**BRIEF**
Exclude the pictures and transcribe the rest of the data below exactly.

[Dataset records]
★ ★ ★ ★ ★ ★ ★
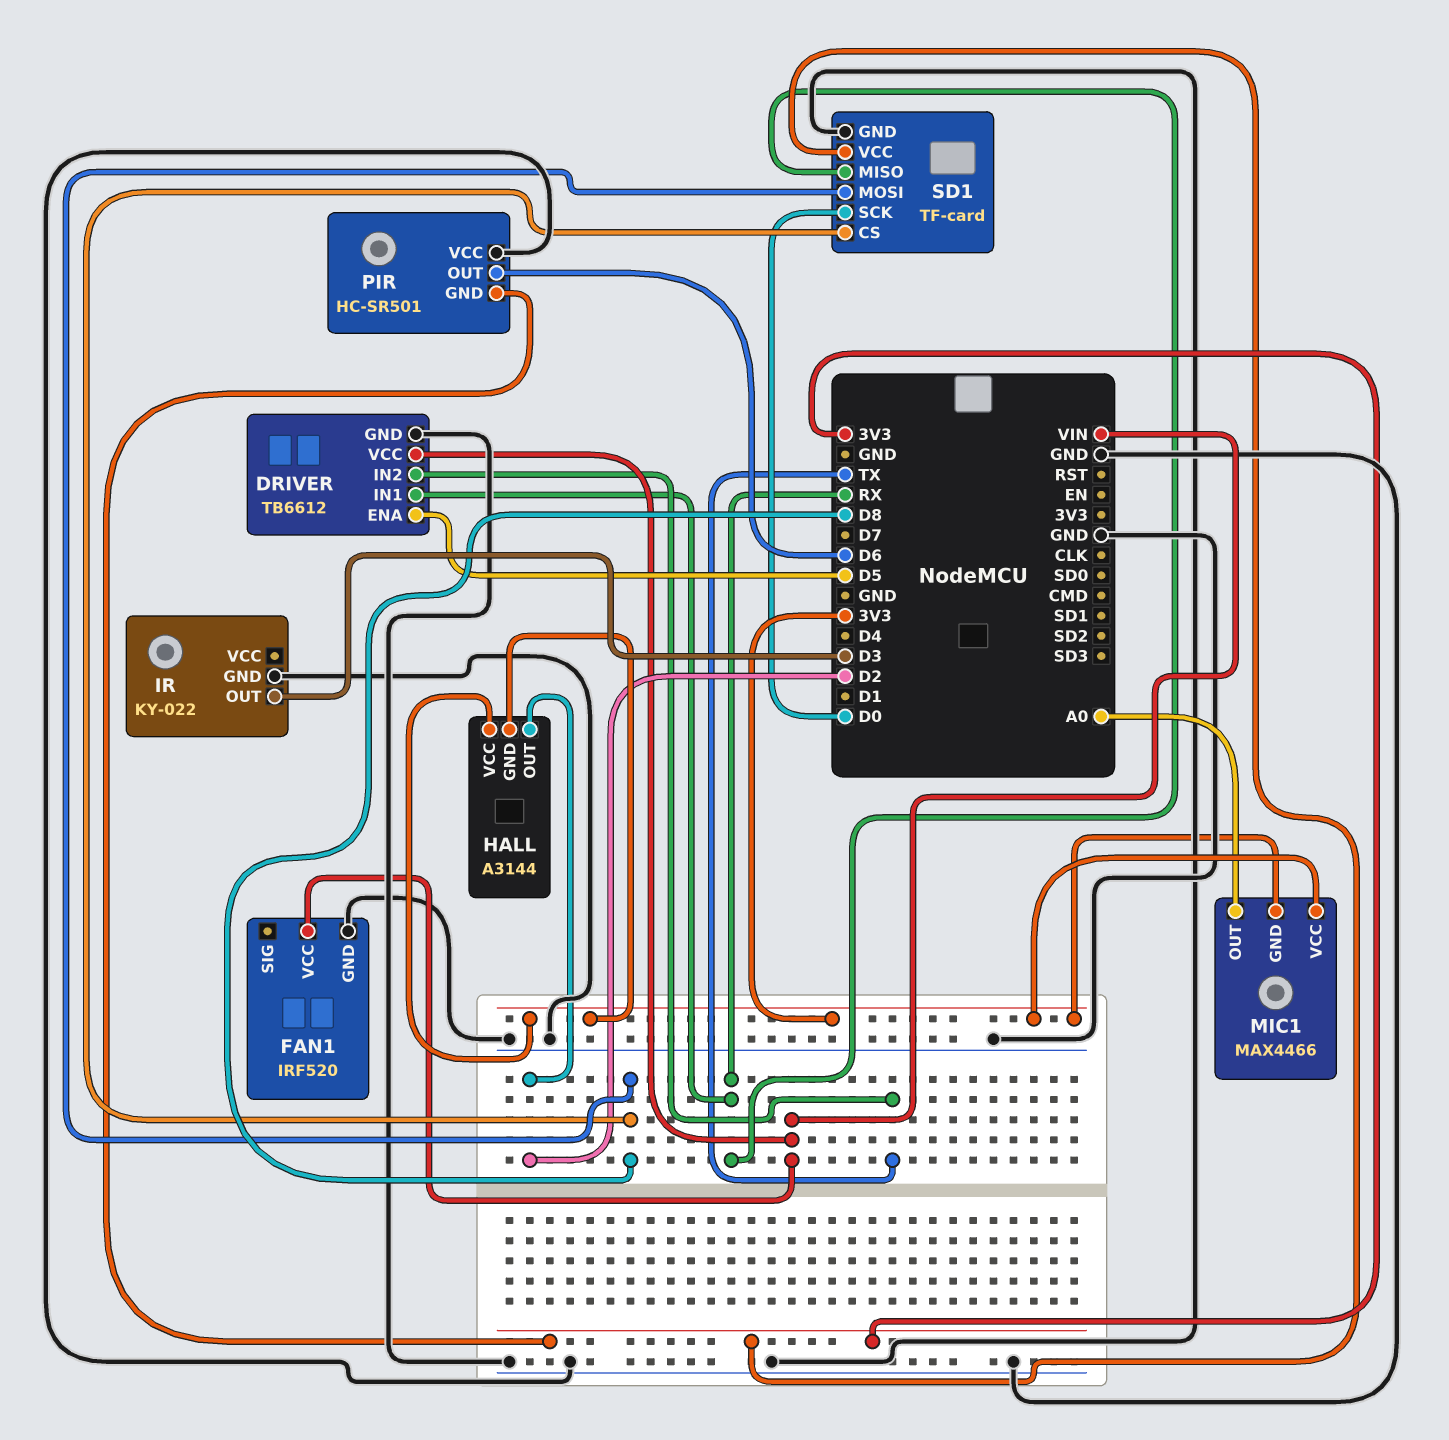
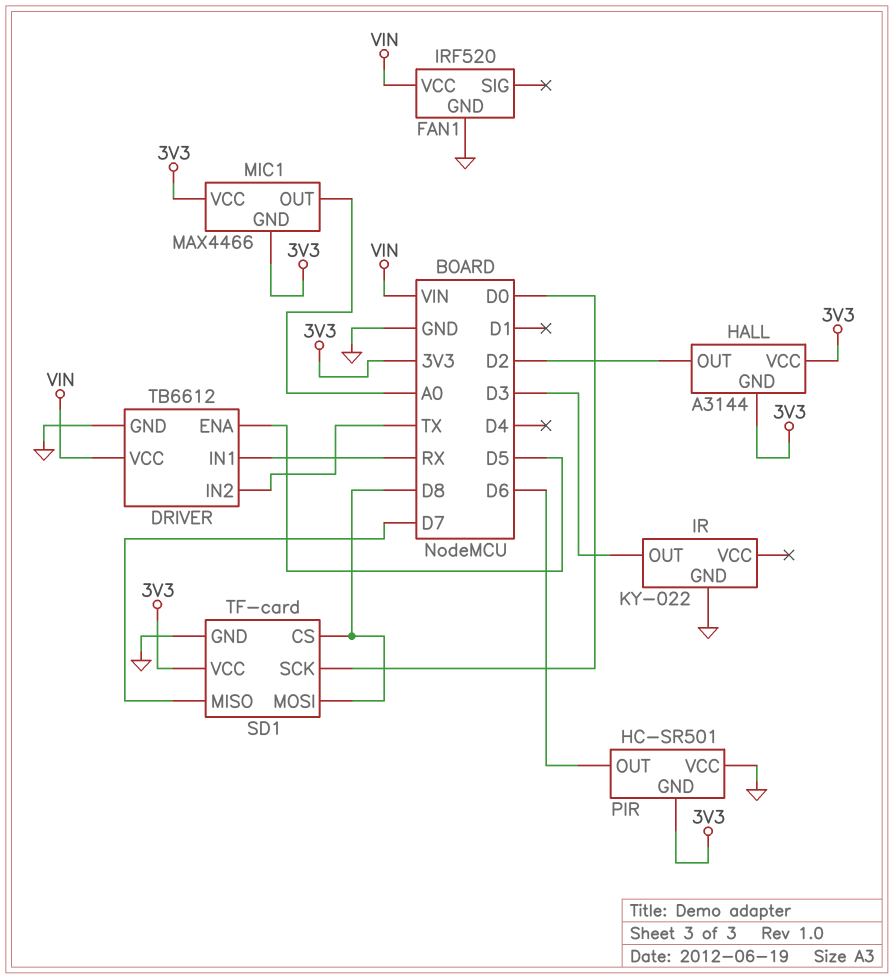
SD1 pin MISO: RX -> D7

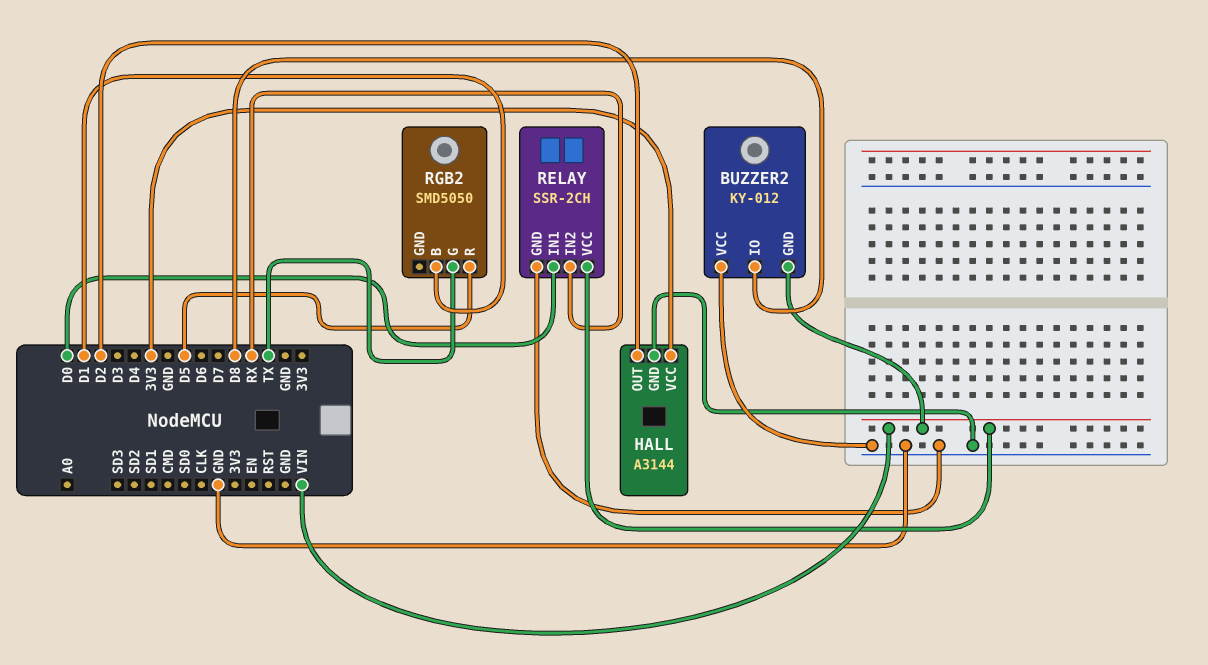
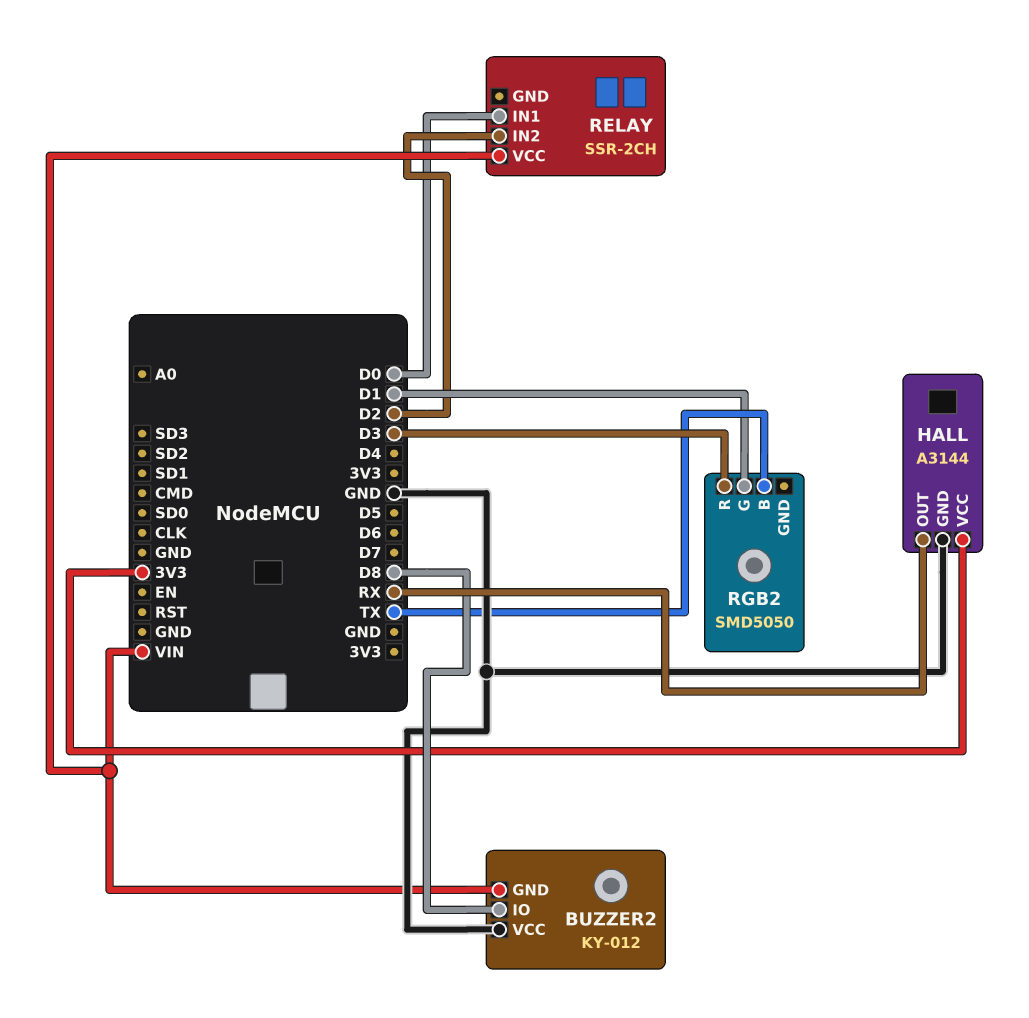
HALL pin OUT: D2 -> RX
RELAY pin GND: GND -> none
RELAY pin IN2: RX -> D2
RGB2 pin B: D1 -> TX
RGB2 pin G: TX -> D1
RGB2 pin R: D5 -> D3

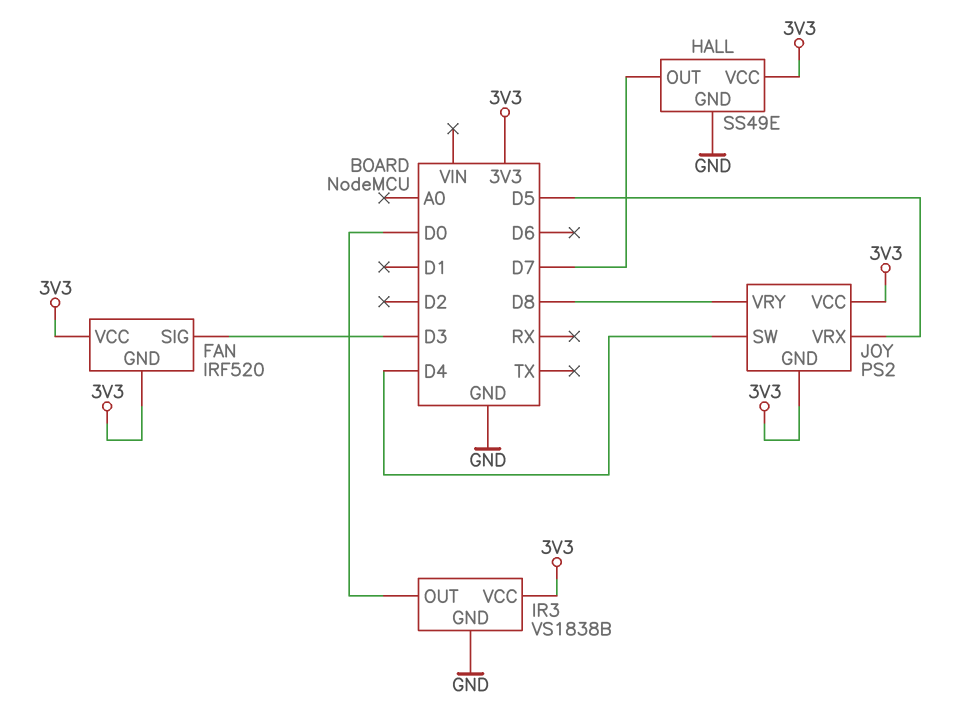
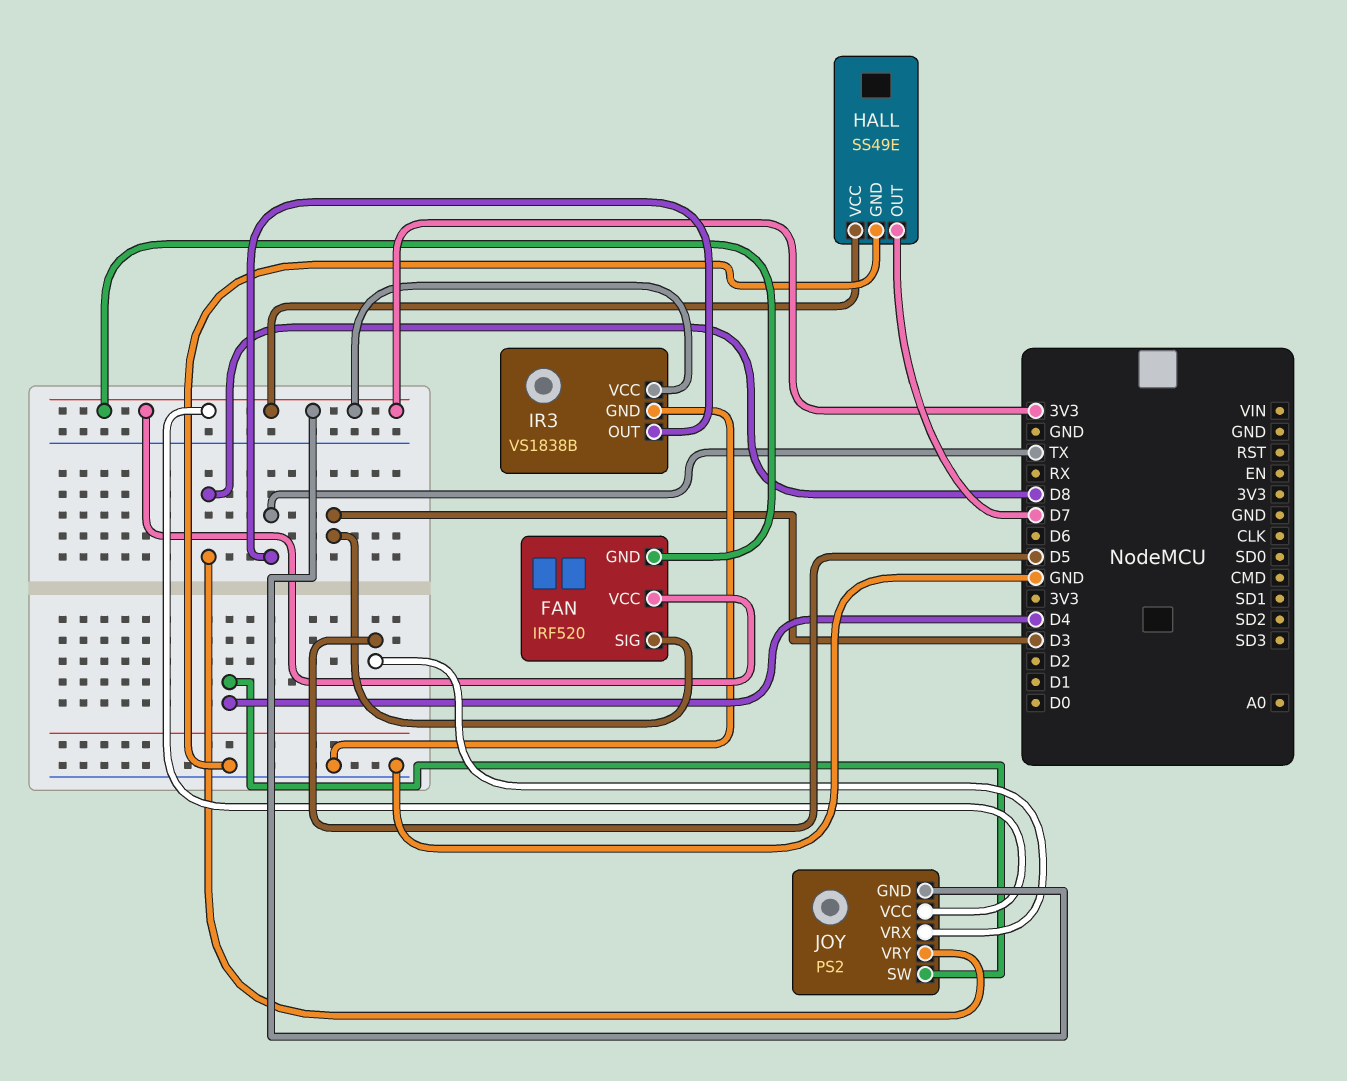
IR3 pin OUT: D0 -> TX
★ ★ ★ ★ ★ ★ ★
**SOLUTION BELOW**
SD1 pin MISO: RX -> D7

HALL pin OUT: D2 -> RX
RELAY pin GND: GND -> none
RELAY pin IN2: RX -> D2
RGB2 pin B: D1 -> TX
RGB2 pin G: TX -> D1
RGB2 pin R: D5 -> D3

IR3 pin OUT: D0 -> TX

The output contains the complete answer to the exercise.